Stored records
________

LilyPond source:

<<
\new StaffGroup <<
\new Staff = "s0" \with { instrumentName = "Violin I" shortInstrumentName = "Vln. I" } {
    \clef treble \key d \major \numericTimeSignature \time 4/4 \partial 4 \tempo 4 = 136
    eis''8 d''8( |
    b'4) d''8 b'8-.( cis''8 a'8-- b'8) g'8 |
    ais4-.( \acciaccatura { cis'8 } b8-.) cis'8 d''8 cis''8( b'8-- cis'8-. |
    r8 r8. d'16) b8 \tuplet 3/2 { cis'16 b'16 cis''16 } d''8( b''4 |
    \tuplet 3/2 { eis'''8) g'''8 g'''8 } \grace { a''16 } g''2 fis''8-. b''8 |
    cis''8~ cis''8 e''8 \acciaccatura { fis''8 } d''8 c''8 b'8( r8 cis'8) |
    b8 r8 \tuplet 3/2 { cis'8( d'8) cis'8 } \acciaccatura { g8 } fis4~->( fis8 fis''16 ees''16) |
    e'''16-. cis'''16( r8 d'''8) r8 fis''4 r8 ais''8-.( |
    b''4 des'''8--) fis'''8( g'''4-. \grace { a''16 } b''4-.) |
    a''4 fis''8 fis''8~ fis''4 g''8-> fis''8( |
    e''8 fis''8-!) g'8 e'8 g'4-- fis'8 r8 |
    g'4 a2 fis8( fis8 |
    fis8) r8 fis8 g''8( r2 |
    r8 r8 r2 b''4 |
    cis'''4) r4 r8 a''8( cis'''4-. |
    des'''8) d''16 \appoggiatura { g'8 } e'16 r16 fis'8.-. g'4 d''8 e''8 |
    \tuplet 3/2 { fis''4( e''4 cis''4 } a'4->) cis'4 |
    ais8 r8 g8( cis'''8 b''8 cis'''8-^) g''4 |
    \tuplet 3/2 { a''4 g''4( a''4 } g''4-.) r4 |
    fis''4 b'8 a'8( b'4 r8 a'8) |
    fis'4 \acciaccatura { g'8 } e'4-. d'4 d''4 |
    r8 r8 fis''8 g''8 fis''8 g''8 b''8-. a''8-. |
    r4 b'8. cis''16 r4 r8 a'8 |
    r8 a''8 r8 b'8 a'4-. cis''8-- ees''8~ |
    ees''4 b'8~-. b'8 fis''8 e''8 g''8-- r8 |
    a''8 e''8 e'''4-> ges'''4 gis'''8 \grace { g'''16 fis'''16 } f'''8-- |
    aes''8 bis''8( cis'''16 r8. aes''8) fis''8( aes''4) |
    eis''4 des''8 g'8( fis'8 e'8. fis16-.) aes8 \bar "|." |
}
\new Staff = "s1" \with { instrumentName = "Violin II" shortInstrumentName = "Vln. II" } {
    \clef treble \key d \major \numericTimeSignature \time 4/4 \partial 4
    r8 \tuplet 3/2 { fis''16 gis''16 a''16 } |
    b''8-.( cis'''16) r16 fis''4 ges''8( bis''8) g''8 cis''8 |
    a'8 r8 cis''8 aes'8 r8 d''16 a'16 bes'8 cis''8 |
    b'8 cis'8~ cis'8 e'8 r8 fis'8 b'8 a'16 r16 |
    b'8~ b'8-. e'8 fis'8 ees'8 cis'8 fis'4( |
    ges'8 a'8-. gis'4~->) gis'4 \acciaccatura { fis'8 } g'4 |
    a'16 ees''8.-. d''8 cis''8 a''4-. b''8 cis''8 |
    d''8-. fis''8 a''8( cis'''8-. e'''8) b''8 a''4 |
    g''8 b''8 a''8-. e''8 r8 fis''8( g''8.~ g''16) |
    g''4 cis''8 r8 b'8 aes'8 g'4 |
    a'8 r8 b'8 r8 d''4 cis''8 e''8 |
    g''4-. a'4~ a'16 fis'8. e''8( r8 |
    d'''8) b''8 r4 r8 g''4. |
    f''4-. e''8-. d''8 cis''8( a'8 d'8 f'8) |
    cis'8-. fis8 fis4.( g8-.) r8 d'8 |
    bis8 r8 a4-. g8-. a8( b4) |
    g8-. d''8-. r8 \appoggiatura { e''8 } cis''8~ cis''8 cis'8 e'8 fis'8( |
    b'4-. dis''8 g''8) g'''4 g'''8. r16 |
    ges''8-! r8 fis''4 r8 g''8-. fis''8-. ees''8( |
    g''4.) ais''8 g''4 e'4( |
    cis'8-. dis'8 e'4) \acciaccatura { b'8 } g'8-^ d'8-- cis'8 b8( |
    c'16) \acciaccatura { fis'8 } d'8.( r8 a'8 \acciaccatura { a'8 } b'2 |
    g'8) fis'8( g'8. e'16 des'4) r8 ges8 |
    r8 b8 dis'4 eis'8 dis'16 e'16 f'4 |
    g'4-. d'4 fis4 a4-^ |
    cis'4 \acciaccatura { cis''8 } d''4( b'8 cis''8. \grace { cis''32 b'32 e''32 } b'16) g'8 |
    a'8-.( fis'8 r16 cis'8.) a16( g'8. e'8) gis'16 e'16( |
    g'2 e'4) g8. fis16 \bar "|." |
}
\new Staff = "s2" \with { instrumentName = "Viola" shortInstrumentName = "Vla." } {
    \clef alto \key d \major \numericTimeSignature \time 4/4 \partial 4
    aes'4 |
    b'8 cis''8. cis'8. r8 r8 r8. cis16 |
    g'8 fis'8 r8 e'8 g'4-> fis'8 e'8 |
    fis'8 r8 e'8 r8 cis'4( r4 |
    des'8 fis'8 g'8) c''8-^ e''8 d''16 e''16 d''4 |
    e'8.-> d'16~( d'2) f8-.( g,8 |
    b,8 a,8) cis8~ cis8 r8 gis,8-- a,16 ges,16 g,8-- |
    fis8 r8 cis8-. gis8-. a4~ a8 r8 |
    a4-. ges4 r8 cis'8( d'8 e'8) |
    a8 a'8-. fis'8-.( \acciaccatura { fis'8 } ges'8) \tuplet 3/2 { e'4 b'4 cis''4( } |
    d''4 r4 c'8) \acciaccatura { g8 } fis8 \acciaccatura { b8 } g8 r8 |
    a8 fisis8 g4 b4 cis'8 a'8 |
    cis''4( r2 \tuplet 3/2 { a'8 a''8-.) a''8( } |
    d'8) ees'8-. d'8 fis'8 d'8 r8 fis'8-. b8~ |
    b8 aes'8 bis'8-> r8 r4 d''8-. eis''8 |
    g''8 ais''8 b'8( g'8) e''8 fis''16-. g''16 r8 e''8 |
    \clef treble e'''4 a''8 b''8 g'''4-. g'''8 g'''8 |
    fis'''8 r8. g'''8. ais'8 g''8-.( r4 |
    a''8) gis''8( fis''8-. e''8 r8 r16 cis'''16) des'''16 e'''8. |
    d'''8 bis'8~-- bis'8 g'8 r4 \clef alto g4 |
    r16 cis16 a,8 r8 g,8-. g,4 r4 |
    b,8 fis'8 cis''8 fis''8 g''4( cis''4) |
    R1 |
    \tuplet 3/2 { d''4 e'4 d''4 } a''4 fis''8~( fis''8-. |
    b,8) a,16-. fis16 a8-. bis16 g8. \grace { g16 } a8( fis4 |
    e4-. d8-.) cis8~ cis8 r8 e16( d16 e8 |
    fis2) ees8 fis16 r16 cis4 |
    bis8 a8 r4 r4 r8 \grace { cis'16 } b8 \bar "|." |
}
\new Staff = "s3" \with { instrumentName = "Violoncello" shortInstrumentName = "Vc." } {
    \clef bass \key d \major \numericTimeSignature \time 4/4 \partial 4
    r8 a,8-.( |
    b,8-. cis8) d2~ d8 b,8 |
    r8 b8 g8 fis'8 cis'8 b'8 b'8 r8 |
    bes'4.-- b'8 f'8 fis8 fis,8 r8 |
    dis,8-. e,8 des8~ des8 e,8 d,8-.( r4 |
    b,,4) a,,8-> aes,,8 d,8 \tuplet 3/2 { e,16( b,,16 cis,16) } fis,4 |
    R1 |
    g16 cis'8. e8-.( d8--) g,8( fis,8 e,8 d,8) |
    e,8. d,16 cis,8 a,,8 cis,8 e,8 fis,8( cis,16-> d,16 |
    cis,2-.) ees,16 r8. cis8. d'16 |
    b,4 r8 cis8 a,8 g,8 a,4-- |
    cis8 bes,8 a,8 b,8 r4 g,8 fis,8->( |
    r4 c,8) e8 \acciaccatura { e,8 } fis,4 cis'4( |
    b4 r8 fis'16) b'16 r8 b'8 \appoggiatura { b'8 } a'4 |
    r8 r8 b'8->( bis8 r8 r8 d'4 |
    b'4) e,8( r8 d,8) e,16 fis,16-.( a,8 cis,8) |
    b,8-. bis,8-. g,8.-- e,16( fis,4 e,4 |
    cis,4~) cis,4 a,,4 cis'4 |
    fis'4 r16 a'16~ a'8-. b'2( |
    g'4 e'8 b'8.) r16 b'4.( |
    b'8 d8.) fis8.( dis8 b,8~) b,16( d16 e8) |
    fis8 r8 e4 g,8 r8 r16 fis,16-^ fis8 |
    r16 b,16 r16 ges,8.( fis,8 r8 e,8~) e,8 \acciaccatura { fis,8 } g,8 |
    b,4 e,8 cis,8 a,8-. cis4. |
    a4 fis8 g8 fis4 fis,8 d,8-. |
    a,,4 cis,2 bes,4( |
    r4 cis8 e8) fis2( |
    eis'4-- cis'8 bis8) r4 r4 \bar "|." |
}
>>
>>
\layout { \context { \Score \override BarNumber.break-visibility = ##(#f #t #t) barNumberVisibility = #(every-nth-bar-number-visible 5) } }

________

Gather every line in the records above that contains the string "treble", and copy each one in full.

### RESULT OF THIS EXERCISE
    \clef treble \key d \major \numericTimeSignature \time 4/4 \partial 4 \tempo 4 = 136
    \clef treble \key d \major \numericTimeSignature \time 4/4 \partial 4
    \clef treble e'''4 a''8 b''8 g'''4-. g'''8 g'''8 |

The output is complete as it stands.